Problem requirements:
Rewrite every one of the rows below with "sheet music" changed to "score" and everything else left as it is. Omit the pictures from your answer.

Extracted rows
○ ○ ○ ○ ○ ○ ○
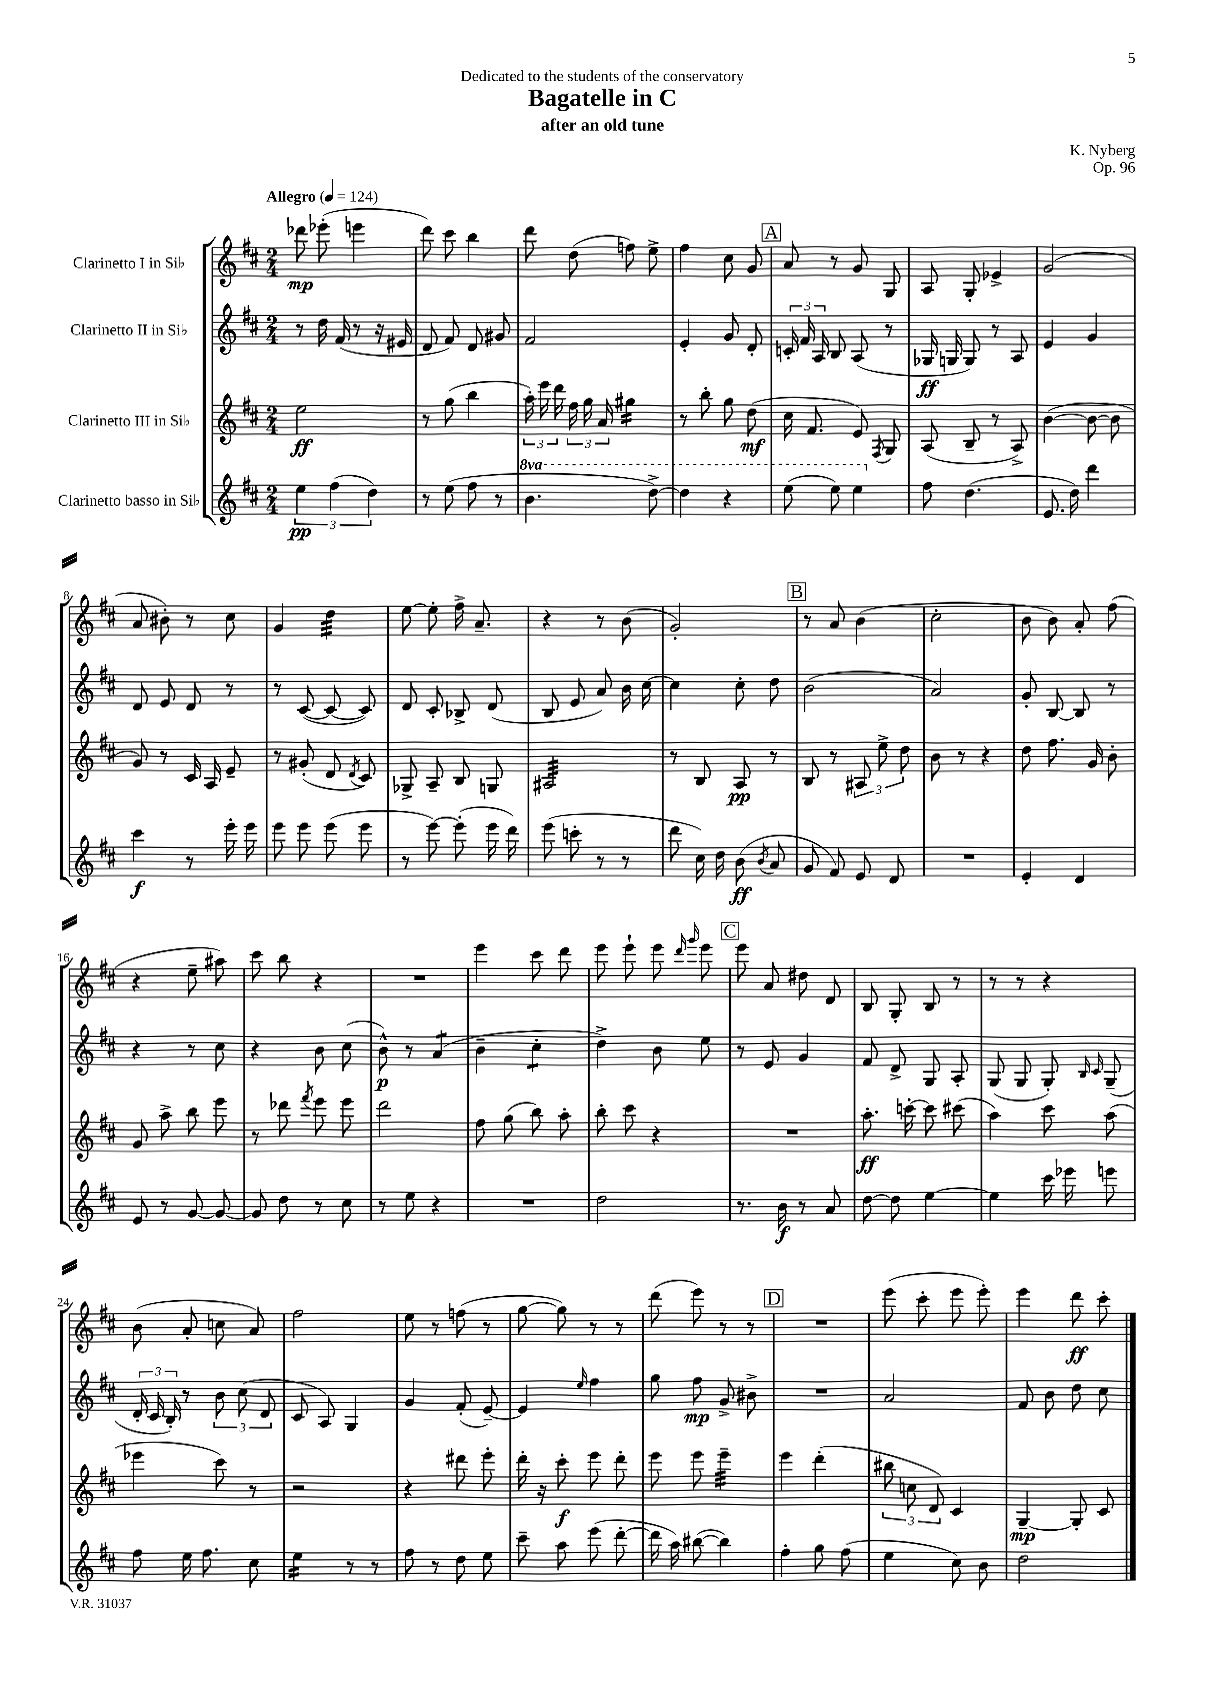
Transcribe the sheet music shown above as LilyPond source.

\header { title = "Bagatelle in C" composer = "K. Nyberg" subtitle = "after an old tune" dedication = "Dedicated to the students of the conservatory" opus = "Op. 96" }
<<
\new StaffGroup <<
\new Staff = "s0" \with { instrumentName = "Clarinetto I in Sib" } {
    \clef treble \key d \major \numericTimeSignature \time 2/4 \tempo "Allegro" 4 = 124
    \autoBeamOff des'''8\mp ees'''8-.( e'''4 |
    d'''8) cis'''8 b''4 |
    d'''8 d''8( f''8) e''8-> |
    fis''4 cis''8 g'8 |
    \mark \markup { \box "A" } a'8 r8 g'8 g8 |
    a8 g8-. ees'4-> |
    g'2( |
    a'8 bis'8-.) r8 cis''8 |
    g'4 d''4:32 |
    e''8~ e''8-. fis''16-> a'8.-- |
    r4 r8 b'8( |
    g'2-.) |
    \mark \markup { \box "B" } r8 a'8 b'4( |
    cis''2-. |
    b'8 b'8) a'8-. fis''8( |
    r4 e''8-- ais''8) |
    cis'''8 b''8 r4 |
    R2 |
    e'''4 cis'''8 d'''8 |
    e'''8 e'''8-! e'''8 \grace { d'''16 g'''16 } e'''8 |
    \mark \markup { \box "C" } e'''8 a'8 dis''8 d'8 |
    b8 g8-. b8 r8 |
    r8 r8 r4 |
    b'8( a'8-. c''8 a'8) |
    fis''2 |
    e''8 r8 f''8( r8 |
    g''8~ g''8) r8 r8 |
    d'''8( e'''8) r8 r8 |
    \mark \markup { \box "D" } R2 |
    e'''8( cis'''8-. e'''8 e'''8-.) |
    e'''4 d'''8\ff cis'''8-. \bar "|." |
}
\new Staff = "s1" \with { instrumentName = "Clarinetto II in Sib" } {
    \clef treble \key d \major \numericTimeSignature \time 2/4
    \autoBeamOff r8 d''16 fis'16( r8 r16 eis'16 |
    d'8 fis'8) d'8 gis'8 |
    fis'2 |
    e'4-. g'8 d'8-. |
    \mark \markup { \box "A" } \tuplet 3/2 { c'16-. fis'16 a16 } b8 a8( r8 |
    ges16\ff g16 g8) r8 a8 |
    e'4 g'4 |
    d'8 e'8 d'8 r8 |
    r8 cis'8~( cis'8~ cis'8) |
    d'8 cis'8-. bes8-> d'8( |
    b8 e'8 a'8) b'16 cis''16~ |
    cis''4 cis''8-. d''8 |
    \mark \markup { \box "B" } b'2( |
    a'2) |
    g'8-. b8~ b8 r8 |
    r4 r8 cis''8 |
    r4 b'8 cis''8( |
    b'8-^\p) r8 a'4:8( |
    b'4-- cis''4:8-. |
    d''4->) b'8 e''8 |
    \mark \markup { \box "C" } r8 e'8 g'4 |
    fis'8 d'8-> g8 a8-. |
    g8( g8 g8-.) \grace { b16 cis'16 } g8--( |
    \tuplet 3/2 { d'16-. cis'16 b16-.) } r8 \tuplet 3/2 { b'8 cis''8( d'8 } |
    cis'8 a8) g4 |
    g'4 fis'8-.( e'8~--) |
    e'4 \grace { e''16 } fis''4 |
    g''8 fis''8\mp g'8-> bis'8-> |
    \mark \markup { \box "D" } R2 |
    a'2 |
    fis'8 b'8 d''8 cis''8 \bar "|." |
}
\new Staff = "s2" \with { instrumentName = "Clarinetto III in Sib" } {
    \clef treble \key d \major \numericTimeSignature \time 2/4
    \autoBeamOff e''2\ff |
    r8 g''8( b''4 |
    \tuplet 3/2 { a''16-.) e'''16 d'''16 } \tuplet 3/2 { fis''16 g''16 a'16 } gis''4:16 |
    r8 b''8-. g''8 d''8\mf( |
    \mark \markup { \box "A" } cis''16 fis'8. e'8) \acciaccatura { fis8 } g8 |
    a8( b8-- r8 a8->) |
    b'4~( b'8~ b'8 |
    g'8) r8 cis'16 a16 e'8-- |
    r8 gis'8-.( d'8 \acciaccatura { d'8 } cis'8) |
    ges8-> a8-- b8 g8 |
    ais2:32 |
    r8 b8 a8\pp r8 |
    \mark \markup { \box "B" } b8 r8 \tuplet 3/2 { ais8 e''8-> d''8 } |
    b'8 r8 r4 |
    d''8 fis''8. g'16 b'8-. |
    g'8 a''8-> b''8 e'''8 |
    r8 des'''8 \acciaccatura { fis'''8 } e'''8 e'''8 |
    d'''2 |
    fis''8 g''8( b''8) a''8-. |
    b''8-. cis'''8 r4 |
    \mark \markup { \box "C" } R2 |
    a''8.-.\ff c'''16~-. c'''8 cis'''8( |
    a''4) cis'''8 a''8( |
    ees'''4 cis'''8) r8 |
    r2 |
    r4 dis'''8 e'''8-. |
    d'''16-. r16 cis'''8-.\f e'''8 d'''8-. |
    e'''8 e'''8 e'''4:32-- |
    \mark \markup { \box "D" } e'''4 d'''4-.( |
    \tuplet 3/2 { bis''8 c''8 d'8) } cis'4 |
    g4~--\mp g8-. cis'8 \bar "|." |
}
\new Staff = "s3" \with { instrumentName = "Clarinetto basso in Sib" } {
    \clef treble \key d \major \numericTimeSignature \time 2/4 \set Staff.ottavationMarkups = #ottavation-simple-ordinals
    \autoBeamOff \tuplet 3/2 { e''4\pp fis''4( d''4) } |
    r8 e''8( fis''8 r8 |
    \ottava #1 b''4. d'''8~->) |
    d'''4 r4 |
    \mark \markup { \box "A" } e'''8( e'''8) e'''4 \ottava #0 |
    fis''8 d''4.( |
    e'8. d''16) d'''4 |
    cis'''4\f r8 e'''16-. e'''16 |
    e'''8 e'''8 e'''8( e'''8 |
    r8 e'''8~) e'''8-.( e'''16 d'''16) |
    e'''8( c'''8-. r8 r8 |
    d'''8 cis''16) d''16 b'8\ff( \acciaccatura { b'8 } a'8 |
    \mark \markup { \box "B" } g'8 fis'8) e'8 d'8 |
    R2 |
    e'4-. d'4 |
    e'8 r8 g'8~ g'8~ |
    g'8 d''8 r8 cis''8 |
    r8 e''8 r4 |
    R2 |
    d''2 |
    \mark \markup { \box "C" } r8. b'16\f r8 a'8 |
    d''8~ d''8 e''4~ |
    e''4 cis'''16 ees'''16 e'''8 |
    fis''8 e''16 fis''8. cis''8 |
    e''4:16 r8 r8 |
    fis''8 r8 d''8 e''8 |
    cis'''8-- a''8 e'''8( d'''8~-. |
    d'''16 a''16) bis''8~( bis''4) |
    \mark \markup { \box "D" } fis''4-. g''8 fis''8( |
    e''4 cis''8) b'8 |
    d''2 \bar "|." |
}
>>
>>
○ ○ ○ ○ ○ ○ ○
Output of the exercise:
Transcribe the score shown above as LilyPond source.

\header { title = "Bagatelle in C" composer = "K. Nyberg" subtitle = "after an old tune" dedication = "Dedicated to the students of the conservatory" opus = "Op. 96" }
<<
\new StaffGroup <<
\new Staff = "s0" \with { instrumentName = "Clarinetto I in Sib" } {
    \clef treble \key d \major \numericTimeSignature \time 2/4 \tempo "Allegro" 4 = 124
    \autoBeamOff des'''8\mp ees'''8-.( e'''4 |
    d'''8) cis'''8 b''4 |
    d'''8 d''8( f''8) e''8-> |
    fis''4 cis''8 g'8 |
    \mark \markup { \box "A" } a'8 r8 g'8 g8 |
    a8 g8-. ees'4-> |
    g'2( |
    a'8 bis'8-.) r8 cis''8 |
    g'4 d''4:32 |
    e''8~ e''8-. fis''16-> a'8.-- |
    r4 r8 b'8( |
    g'2-.) |
    \mark \markup { \box "B" } r8 a'8 b'4( |
    cis''2-. |
    b'8 b'8) a'8-. fis''8( |
    r4 e''8-- ais''8) |
    cis'''8 b''8 r4 |
    R2 |
    e'''4 cis'''8 d'''8 |
    e'''8 e'''8-! e'''8 \grace { d'''16 g'''16 } e'''8 |
    \mark \markup { \box "C" } e'''8 a'8 dis''8 d'8 |
    b8 g8-. b8 r8 |
    r8 r8 r4 |
    b'8( a'8-. c''8 a'8) |
    fis''2 |
    e''8 r8 f''8( r8 |
    g''8~ g''8) r8 r8 |
    d'''8( e'''8) r8 r8 |
    \mark \markup { \box "D" } R2 |
    e'''8( cis'''8-. e'''8 e'''8-.) |
    e'''4 d'''8\ff cis'''8-. \bar "|." |
}
\new Staff = "s1" \with { instrumentName = "Clarinetto II in Sib" } {
    \clef treble \key d \major \numericTimeSignature \time 2/4
    \autoBeamOff r8 d''16 fis'16( r8 r16 eis'16 |
    d'8 fis'8) d'8 gis'8 |
    fis'2 |
    e'4-. g'8 d'8-. |
    \mark \markup { \box "A" } \tuplet 3/2 { c'16-. fis'16 a16 } b8 a8( r8 |
    ges16\ff g16 g8) r8 a8 |
    e'4 g'4 |
    d'8 e'8 d'8 r8 |
    r8 cis'8~( cis'8~ cis'8) |
    d'8 cis'8-. bes8-> d'8( |
    b8 e'8 a'8) b'16 cis''16~ |
    cis''4 cis''8-. d''8 |
    \mark \markup { \box "B" } b'2( |
    a'2) |
    g'8-. b8~ b8 r8 |
    r4 r8 cis''8 |
    r4 b'8 cis''8( |
    b'8-^\p) r8 a'4:8( |
    b'4-- cis''4:8-. |
    d''4->) b'8 e''8 |
    \mark \markup { \box "C" } r8 e'8 g'4 |
    fis'8 d'8-> g8 a8-. |
    g8( g8 g8-.) \grace { b16 cis'16 } g8--( |
    \tuplet 3/2 { d'16-. cis'16 b16-.) } r8 \tuplet 3/2 { b'8 cis''8( d'8 } |
    cis'8 a8) g4 |
    g'4 fis'8-.( e'8~--) |
    e'4 \grace { e''16 } fis''4 |
    g''8 fis''8\mp g'8-> bis'8-> |
    \mark \markup { \box "D" } R2 |
    a'2 |
    fis'8 b'8 d''8 cis''8 \bar "|." |
}
\new Staff = "s2" \with { instrumentName = "Clarinetto III in Sib" } {
    \clef treble \key d \major \numericTimeSignature \time 2/4
    \autoBeamOff e''2\ff |
    r8 g''8( b''4 |
    \tuplet 3/2 { a''16-.) e'''16 d'''16 } \tuplet 3/2 { fis''16 g''16 a'16 } gis''4:16 |
    r8 b''8-. g''8 d''8\mf( |
    \mark \markup { \box "A" } cis''16 fis'8. e'8) \acciaccatura { fis8 } g8 |
    a8( b8-- r8 a8->) |
    b'4~( b'8~ b'8 |
    g'8) r8 cis'16 a16 e'8-- |
    r8 gis'8-.( d'8 \acciaccatura { d'8 } cis'8) |
    ges8-> a8-- b8 g8 |
    ais2:32 |
    r8 b8 a8\pp r8 |
    \mark \markup { \box "B" } b8 r8 \tuplet 3/2 { ais8 e''8-> d''8 } |
    b'8 r8 r4 |
    d''8 fis''8. g'16 b'8-. |
    g'8 a''8-> b''8 e'''8 |
    r8 des'''8 \acciaccatura { fis'''8 } e'''8 e'''8 |
    d'''2 |
    fis''8 g''8( b''8) a''8-. |
    b''8-. cis'''8 r4 |
    \mark \markup { \box "C" } R2 |
    a''8.-.\ff c'''16~-. c'''8 cis'''8( |
    a''4) cis'''8 a''8( |
    ees'''4 cis'''8) r8 |
    r2 |
    r4 dis'''8 e'''8-. |
    d'''16-. r16 cis'''8-.\f e'''8 d'''8-. |
    e'''8 e'''8 e'''4:32-- |
    \mark \markup { \box "D" } e'''4 d'''4-.( |
    \tuplet 3/2 { bis''8 c''8 d'8) } cis'4 |
    g4~--\mp g8-. cis'8 \bar "|." |
}
\new Staff = "s3" \with { instrumentName = "Clarinetto basso in Sib" } {
    \clef treble \key d \major \numericTimeSignature \time 2/4 \set Staff.ottavationMarkups = #ottavation-simple-ordinals
    \autoBeamOff \tuplet 3/2 { e''4\pp fis''4( d''4) } |
    r8 e''8( fis''8 r8 |
    \ottava #1 b''4. d'''8~->) |
    d'''4 r4 |
    \mark \markup { \box "A" } e'''8( e'''8) e'''4 \ottava #0 |
    fis''8 d''4.( |
    e'8. d''16) d'''4 |
    cis'''4\f r8 e'''16-. e'''16 |
    e'''8 e'''8 e'''8( e'''8 |
    r8 e'''8~) e'''8-.( e'''16 d'''16) |
    e'''8( c'''8-. r8 r8 |
    d'''8 cis''16) d''16 b'8\ff( \acciaccatura { b'8 } a'8 |
    \mark \markup { \box "B" } g'8 fis'8) e'8 d'8 |
    R2 |
    e'4-. d'4 |
    e'8 r8 g'8~ g'8~ |
    g'8 d''8 r8 cis''8 |
    r8 e''8 r4 |
    R2 |
    d''2 |
    \mark \markup { \box "C" } r8. b'16\f r8 a'8 |
    d''8~ d''8 e''4~ |
    e''4 cis'''16 ees'''16 e'''8 |
    fis''8 e''16 fis''8. cis''8 |
    e''4:16 r8 r8 |
    fis''8 r8 d''8 e''8 |
    cis'''8-- a''8 e'''8( d'''8~-. |
    d'''16 a''16) bis''8~( bis''4) |
    \mark \markup { \box "D" } fis''4-. g''8 fis''8( |
    e''4 cis''8) b'8 |
    d''2 \bar "|." |
}
>>
>>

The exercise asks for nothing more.